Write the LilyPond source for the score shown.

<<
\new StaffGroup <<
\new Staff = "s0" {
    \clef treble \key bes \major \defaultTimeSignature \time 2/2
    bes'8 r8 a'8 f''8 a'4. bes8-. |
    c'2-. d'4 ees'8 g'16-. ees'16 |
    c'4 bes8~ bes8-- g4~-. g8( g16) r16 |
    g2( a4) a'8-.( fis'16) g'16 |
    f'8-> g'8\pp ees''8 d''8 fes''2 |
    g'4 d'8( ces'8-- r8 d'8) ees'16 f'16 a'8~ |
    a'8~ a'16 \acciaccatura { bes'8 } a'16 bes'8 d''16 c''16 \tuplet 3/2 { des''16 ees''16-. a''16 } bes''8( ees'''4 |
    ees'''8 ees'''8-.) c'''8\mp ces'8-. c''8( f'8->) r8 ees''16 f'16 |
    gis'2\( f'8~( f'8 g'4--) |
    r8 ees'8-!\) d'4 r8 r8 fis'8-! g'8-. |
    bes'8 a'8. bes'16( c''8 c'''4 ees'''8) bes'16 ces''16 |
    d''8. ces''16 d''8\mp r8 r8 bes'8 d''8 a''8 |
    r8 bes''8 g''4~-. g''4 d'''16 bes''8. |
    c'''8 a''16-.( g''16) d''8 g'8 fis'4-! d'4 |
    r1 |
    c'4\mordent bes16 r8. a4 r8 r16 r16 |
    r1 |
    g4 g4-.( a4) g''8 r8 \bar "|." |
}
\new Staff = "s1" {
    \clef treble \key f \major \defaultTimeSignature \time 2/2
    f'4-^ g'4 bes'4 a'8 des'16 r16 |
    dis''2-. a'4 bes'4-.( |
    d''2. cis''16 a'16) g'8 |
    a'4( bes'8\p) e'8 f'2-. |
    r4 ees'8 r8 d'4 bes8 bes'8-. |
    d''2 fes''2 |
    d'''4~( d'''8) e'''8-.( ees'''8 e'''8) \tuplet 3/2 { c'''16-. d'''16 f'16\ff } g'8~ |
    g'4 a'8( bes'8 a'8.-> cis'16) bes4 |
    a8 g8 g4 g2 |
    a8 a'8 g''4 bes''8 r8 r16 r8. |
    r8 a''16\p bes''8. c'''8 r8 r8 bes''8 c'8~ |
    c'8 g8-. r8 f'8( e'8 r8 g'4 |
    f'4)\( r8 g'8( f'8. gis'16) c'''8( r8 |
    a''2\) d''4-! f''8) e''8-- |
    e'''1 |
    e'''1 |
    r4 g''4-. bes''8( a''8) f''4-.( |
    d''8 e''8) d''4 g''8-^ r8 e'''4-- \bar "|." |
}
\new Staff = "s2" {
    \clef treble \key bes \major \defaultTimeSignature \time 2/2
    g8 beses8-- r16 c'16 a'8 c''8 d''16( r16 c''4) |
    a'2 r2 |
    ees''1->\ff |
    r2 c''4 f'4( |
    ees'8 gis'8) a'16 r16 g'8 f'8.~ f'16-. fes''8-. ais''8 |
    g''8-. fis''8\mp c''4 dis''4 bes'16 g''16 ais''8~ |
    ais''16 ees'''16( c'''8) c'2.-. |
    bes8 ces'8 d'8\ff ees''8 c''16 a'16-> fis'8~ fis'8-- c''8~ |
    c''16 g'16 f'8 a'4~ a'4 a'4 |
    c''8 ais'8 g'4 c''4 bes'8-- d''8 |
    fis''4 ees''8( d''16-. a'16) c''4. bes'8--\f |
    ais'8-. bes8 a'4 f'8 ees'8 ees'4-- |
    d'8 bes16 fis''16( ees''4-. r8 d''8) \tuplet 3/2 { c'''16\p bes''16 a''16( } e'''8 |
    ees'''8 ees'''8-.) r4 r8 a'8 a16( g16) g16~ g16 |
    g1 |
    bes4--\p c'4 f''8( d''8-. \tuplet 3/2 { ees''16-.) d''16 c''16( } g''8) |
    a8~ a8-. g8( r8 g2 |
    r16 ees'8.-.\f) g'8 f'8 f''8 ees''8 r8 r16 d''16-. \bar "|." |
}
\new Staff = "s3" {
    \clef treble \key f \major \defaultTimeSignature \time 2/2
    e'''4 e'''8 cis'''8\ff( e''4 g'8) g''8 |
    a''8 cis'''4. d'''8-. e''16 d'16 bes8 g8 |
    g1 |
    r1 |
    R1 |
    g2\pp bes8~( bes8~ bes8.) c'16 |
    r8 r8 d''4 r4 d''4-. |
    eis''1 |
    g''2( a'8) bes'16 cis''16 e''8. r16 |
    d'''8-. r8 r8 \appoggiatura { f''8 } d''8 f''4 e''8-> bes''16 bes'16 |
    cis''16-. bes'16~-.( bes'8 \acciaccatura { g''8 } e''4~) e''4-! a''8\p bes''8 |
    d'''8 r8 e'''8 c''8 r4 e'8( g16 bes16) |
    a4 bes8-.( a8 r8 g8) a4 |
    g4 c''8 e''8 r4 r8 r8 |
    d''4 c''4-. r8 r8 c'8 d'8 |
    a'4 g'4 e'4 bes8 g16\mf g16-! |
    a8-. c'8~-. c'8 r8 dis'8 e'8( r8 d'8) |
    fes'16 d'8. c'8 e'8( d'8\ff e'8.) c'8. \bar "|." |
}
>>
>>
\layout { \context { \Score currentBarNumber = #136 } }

—————

__WHAT YOU SHOULD DO__:
Count the lines in the material above that contain the string "tuplet", and reply with that number alone.

__FINAL ANSWER__:
4